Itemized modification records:
- Opening Delimiter -

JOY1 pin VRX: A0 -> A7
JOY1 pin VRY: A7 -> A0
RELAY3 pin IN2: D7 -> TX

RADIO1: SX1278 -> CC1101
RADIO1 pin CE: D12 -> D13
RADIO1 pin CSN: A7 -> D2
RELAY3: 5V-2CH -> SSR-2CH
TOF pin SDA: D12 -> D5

- Closing Delimiter -

Prompt:
Using the entries above, restate word for word every line from the one that contains "JOY1 pin VRY: A7 -> A0" through the last.

Result of this exercise:
JOY1 pin VRY: A7 -> A0
RELAY3 pin IN2: D7 -> TX

RADIO1: SX1278 -> CC1101
RADIO1 pin CE: D12 -> D13
RADIO1 pin CSN: A7 -> D2
RELAY3: 5V-2CH -> SSR-2CH
TOF pin SDA: D12 -> D5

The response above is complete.